> **YOUR ASSIGNMENT**:
Reproduce the opening lines of the records exactly, up to and including the line in which "(485, 560) = (212, 341): green" occurs.

****************

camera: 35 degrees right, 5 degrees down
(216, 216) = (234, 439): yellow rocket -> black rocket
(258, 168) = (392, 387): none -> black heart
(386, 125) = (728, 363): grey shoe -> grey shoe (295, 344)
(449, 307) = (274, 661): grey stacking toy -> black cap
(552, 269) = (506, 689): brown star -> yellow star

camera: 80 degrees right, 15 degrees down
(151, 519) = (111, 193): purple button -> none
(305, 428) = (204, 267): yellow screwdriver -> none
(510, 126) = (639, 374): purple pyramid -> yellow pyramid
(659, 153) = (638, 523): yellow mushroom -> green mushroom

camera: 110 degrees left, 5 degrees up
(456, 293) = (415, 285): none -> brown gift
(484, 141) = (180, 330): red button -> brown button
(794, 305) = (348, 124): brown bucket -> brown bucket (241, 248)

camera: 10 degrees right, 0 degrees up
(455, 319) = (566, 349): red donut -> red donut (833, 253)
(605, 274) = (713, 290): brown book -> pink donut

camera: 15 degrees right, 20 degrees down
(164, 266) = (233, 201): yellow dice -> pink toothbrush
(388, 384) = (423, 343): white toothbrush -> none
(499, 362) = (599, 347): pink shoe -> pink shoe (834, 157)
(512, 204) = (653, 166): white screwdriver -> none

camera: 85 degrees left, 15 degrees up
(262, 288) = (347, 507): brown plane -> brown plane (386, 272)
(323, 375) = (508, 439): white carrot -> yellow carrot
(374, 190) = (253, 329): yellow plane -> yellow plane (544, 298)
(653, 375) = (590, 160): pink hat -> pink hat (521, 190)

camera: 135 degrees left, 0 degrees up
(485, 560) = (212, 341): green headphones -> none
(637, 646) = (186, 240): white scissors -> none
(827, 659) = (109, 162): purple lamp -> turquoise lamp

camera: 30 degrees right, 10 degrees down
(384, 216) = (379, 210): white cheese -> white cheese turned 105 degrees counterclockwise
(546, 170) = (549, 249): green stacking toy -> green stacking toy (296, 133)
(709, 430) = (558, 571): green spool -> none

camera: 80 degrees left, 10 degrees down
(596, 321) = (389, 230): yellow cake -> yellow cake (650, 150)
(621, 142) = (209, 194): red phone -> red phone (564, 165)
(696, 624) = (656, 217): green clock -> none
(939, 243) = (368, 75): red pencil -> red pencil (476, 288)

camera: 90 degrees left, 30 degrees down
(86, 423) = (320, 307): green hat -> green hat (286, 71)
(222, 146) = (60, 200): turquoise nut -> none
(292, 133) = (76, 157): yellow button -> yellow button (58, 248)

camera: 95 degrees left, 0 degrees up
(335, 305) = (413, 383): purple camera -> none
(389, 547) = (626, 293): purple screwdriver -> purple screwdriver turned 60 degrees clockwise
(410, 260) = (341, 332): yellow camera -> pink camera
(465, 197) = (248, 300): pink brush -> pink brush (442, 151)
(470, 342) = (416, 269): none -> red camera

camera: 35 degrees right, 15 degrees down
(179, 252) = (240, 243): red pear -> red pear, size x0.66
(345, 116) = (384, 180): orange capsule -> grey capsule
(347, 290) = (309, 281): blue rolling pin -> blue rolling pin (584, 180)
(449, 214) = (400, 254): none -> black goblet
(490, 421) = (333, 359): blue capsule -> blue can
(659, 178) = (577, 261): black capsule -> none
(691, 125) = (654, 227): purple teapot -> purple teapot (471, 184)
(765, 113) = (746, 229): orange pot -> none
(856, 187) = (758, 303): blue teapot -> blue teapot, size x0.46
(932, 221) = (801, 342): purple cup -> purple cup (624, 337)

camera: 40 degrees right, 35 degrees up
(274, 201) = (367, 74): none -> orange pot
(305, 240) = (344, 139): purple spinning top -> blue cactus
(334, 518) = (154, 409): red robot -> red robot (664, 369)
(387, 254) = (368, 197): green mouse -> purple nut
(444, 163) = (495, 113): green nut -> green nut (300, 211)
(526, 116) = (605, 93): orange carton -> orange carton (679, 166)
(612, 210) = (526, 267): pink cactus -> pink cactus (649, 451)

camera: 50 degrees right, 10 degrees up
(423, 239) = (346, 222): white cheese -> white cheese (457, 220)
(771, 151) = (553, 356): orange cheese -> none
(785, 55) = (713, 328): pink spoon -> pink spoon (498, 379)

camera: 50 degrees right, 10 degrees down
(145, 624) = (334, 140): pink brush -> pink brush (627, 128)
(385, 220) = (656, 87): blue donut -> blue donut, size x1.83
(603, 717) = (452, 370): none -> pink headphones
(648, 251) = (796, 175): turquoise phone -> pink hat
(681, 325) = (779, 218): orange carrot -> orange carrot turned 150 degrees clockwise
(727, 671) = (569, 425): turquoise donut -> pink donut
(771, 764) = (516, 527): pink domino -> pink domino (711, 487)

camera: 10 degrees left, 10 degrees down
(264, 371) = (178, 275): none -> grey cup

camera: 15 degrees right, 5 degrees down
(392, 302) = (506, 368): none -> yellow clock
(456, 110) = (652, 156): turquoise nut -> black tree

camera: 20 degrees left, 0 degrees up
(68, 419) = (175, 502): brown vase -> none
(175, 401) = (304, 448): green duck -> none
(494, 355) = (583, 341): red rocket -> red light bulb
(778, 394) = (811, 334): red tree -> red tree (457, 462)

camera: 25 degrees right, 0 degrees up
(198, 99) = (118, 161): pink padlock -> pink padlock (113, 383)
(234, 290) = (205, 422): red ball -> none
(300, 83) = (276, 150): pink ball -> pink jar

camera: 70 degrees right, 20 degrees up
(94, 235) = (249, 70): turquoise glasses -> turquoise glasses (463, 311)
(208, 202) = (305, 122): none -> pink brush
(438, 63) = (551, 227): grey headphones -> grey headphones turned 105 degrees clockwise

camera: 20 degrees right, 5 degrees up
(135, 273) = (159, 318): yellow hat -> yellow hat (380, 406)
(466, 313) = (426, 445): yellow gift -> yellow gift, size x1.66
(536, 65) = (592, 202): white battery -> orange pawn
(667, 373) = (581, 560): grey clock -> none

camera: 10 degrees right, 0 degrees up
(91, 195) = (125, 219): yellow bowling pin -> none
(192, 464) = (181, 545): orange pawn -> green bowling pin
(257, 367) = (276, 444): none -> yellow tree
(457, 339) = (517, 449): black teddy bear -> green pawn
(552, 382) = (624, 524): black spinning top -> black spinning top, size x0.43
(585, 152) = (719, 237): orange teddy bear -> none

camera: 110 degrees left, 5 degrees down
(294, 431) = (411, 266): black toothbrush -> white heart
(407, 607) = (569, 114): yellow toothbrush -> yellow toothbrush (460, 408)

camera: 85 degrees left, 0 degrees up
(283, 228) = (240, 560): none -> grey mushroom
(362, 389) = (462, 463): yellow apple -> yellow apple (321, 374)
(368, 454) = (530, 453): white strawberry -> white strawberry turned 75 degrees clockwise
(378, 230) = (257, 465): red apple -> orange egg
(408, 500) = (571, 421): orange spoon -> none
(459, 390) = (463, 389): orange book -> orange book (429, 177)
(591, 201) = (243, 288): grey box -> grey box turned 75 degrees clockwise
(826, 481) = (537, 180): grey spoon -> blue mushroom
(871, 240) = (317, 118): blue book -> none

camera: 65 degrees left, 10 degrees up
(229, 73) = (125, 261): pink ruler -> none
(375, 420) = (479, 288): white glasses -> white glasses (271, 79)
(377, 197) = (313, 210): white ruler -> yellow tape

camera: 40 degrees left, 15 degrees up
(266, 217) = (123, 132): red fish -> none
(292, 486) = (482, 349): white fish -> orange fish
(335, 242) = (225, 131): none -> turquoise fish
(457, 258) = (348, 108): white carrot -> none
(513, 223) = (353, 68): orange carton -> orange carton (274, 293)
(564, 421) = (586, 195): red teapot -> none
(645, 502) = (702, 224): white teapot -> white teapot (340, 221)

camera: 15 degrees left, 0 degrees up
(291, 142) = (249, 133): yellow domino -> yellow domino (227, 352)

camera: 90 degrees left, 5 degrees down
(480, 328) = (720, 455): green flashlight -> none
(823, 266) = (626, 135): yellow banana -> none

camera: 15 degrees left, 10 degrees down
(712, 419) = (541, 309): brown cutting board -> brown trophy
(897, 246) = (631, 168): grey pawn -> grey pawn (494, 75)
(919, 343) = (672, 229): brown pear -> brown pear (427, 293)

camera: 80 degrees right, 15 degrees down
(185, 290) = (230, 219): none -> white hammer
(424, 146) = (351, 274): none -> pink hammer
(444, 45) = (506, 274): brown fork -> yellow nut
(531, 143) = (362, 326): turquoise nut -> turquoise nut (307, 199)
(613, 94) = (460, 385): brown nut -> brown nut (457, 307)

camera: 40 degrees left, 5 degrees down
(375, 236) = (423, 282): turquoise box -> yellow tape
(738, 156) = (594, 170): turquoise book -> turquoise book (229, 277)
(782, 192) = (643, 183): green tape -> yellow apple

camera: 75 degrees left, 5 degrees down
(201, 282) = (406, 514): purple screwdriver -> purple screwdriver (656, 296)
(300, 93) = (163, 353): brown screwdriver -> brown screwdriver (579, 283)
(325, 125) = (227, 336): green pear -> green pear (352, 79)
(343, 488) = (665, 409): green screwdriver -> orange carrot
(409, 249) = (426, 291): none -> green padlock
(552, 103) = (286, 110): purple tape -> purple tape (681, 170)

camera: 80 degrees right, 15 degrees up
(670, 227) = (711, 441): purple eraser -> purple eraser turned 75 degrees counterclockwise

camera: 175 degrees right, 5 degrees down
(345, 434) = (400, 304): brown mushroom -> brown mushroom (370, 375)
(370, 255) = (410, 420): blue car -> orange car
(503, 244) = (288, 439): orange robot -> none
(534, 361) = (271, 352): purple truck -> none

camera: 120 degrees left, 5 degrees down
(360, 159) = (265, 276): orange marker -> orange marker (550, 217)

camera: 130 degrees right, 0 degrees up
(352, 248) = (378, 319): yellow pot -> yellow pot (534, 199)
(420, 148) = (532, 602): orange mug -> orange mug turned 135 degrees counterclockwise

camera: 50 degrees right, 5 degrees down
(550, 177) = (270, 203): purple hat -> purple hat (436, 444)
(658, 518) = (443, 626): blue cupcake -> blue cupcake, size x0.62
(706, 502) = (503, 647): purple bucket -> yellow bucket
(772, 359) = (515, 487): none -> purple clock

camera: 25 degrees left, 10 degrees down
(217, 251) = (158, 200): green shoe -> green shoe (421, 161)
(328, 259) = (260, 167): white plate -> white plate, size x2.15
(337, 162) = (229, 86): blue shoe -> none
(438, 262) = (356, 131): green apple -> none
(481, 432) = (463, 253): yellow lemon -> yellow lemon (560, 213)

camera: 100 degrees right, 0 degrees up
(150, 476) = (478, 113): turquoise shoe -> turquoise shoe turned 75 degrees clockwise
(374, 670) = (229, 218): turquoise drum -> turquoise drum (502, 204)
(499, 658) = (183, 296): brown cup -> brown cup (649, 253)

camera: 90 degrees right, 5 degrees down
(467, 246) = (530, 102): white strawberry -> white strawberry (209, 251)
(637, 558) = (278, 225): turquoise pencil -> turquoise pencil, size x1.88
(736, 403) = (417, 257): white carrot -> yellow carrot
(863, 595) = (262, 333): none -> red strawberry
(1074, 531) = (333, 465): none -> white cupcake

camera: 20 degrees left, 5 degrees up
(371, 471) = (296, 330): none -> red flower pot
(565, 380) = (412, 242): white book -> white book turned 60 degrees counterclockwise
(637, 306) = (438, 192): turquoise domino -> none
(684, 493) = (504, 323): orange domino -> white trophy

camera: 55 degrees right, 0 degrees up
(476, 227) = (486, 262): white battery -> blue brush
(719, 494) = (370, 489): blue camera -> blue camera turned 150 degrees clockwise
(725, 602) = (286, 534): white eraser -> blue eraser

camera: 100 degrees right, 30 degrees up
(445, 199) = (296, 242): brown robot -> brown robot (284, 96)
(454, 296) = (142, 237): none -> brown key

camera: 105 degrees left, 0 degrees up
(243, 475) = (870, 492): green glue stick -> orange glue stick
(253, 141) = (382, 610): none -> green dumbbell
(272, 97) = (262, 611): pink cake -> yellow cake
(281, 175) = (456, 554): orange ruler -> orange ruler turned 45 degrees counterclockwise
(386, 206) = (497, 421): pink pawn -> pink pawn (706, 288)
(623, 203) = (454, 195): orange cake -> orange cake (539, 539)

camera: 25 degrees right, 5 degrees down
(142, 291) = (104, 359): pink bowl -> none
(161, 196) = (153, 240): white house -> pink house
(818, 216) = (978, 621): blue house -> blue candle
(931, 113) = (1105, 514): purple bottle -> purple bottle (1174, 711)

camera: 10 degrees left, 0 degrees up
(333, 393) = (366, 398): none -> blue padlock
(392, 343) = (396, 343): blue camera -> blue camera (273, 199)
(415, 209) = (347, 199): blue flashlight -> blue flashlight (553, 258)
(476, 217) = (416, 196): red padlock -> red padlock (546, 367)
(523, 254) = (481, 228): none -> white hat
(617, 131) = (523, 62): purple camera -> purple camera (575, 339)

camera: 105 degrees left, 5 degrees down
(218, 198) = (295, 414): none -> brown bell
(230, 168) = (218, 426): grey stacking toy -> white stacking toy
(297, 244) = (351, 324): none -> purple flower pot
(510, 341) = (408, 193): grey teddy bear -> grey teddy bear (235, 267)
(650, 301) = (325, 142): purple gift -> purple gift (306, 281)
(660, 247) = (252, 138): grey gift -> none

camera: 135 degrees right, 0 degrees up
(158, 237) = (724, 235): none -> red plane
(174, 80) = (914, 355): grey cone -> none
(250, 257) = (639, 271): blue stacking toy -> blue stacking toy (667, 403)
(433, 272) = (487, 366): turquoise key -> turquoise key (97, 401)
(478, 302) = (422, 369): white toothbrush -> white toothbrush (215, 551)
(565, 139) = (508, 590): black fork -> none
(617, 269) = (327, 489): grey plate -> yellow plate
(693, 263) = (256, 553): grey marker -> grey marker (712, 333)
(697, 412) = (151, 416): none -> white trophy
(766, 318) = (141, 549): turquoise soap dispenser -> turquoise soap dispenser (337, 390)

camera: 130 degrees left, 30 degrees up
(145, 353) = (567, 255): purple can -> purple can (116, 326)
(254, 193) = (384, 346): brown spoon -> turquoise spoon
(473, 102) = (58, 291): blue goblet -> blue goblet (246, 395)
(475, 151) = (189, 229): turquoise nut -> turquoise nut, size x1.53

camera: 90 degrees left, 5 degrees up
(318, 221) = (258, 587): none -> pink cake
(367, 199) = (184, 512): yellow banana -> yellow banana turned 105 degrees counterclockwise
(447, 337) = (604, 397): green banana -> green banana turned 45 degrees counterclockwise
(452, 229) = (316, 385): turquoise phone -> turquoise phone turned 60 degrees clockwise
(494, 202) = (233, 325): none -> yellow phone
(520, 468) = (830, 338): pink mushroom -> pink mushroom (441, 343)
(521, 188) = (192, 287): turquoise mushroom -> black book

****************

> **EXPECTED ANSWER**:
camera: 35 degrees right, 5 degrees down
(216, 216) = (234, 439): yellow rocket -> black rocket
(258, 168) = (392, 387): none -> black heart
(386, 125) = (728, 363): grey shoe -> grey shoe (295, 344)
(449, 307) = (274, 661): grey stacking toy -> black cap
(552, 269) = (506, 689): brown star -> yellow star

camera: 80 degrees right, 15 degrees down
(151, 519) = (111, 193): purple button -> none
(305, 428) = (204, 267): yellow screwdriver -> none
(510, 126) = (639, 374): purple pyramid -> yellow pyramid
(659, 153) = (638, 523): yellow mushroom -> green mushroom

camera: 110 degrees left, 5 degrees up
(456, 293) = (415, 285): none -> brown gift
(484, 141) = (180, 330): red button -> brown button
(794, 305) = (348, 124): brown bucket -> brown bucket (241, 248)

camera: 10 degrees right, 0 degrees up
(455, 319) = (566, 349): red donut -> red donut (833, 253)
(605, 274) = (713, 290): brown book -> pink donut

camera: 15 degrees right, 20 degrees down
(164, 266) = (233, 201): yellow dice -> pink toothbrush
(388, 384) = (423, 343): white toothbrush -> none
(499, 362) = (599, 347): pink shoe -> pink shoe (834, 157)
(512, 204) = (653, 166): white screwdriver -> none

camera: 85 degrees left, 15 degrees up
(262, 288) = (347, 507): brown plane -> brown plane (386, 272)
(323, 375) = (508, 439): white carrot -> yellow carrot
(374, 190) = (253, 329): yellow plane -> yellow plane (544, 298)
(653, 375) = (590, 160): pink hat -> pink hat (521, 190)

camera: 135 degrees left, 0 degrees up
(485, 560) = (212, 341): green headphones -> none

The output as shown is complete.